▸ **RECORDS TO PROCESS**
• • • • • • •

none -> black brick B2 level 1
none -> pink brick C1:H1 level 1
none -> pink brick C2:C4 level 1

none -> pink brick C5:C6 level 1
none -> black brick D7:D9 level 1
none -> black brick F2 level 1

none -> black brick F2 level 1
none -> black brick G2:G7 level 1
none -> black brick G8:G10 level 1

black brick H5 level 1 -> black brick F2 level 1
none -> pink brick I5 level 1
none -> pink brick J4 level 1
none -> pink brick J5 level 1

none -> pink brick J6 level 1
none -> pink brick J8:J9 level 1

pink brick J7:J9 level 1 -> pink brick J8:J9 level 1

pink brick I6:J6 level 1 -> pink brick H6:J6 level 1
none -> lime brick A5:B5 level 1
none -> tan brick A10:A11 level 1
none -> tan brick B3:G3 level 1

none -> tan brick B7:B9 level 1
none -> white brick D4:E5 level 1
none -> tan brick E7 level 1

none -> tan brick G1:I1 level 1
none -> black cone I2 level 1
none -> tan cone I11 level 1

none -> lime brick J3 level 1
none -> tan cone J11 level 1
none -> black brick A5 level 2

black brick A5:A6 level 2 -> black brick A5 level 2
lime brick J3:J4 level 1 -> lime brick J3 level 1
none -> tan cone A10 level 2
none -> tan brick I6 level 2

• • • • • • •

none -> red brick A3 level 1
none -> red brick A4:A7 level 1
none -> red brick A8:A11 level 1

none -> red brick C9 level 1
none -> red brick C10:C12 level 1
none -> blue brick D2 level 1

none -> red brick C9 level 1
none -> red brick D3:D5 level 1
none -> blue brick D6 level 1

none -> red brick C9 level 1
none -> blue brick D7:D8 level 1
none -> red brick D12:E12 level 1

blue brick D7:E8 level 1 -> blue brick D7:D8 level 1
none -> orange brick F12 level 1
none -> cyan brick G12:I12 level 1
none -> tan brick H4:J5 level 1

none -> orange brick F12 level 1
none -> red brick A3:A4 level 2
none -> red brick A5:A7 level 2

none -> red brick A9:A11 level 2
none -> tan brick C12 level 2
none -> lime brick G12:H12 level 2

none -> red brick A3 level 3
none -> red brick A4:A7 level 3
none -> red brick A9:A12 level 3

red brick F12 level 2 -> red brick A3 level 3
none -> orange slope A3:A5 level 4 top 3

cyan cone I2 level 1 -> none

• • • • • • •

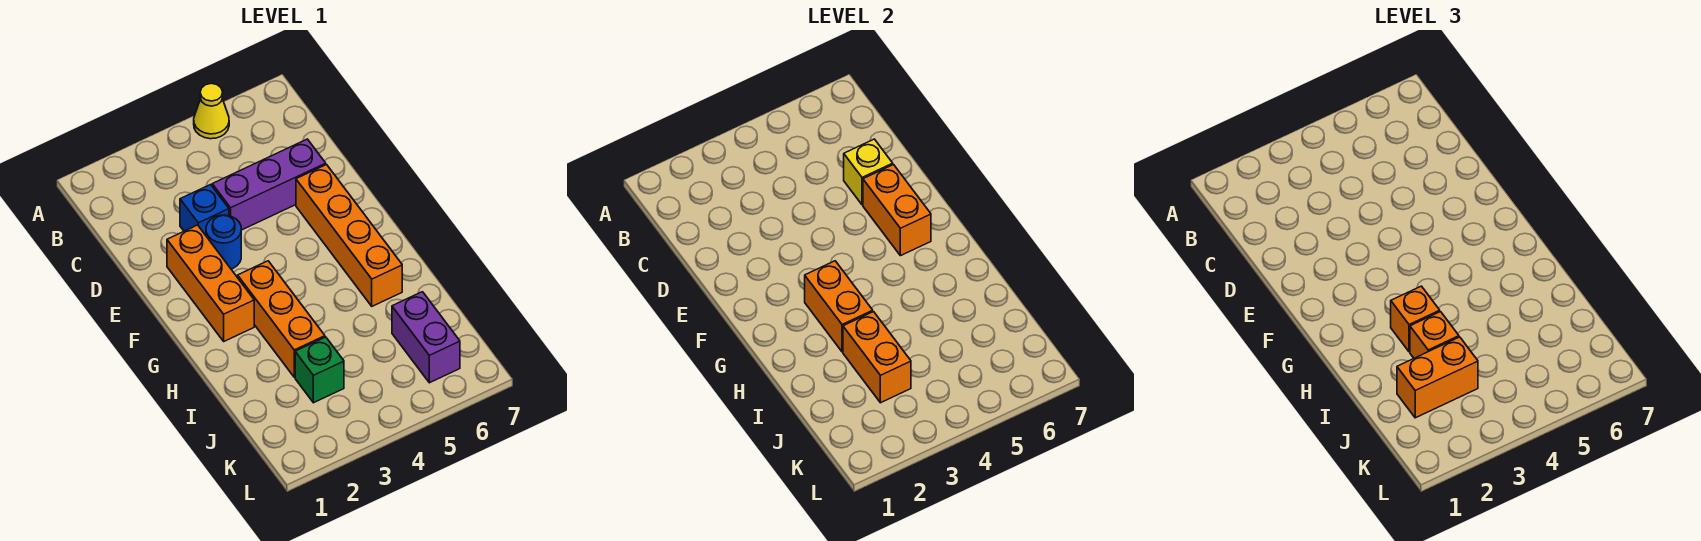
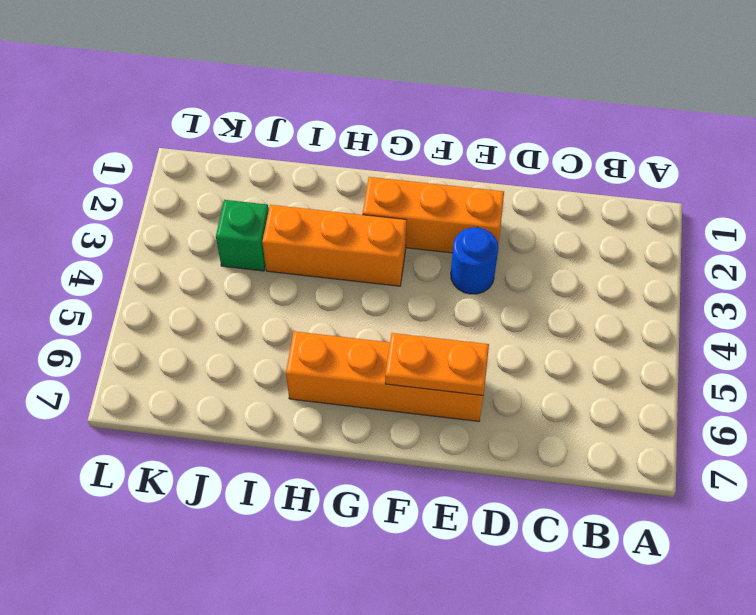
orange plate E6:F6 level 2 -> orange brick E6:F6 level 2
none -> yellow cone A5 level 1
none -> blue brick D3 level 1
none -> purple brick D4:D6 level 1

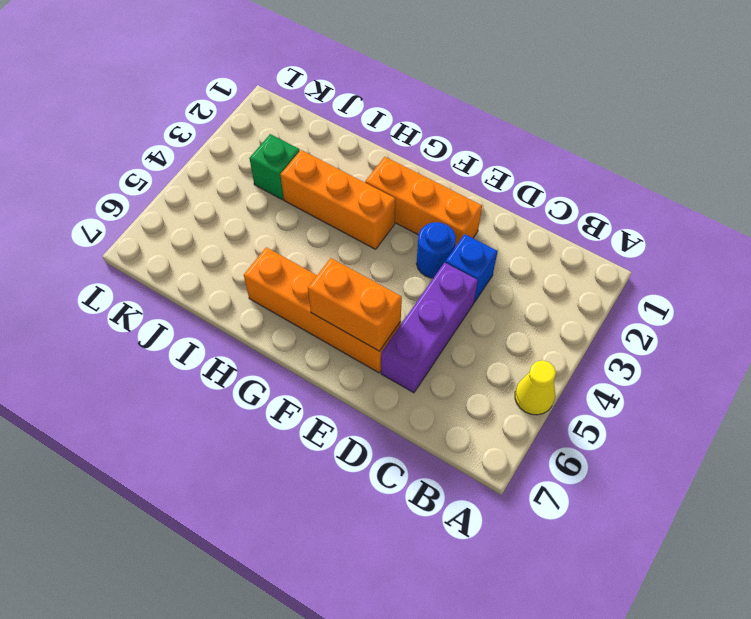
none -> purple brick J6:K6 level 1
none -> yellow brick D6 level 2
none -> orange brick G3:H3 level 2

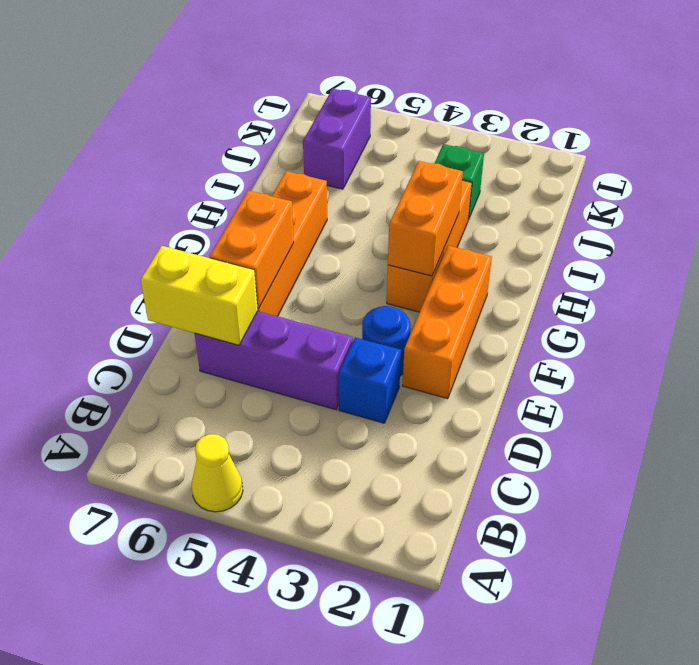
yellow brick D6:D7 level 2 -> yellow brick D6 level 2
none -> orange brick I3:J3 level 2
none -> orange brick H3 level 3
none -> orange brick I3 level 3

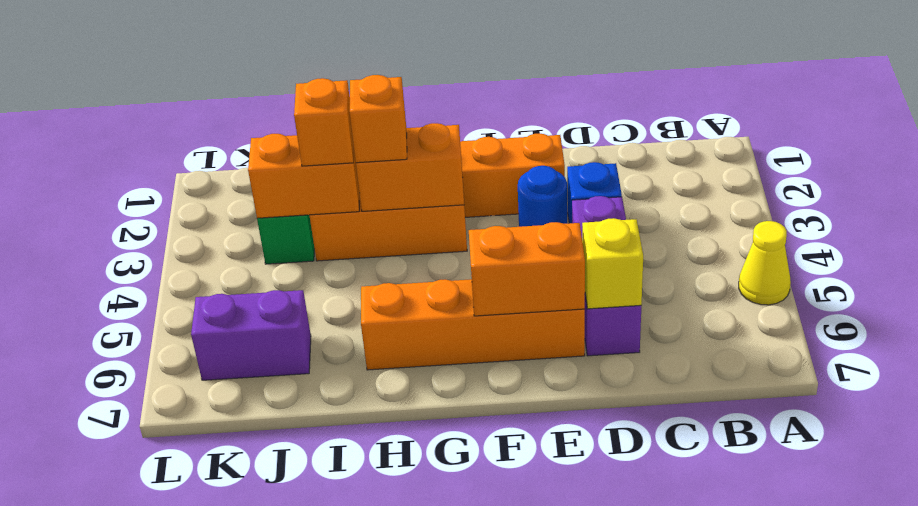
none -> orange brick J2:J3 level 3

• • • • • • •

▸ **DIRECTIONS**
Take the records above and return, word for word, only the lines that fall from the line with "red brick F12 level 2 -> red brick A3 level 3" to the line with "cyan cone I2 level 1 -> none", both of them included.

▸ **SOLUTION TO THIS TASK**
red brick F12 level 2 -> red brick A3 level 3
none -> orange slope A3:A5 level 4 top 3

cyan cone I2 level 1 -> none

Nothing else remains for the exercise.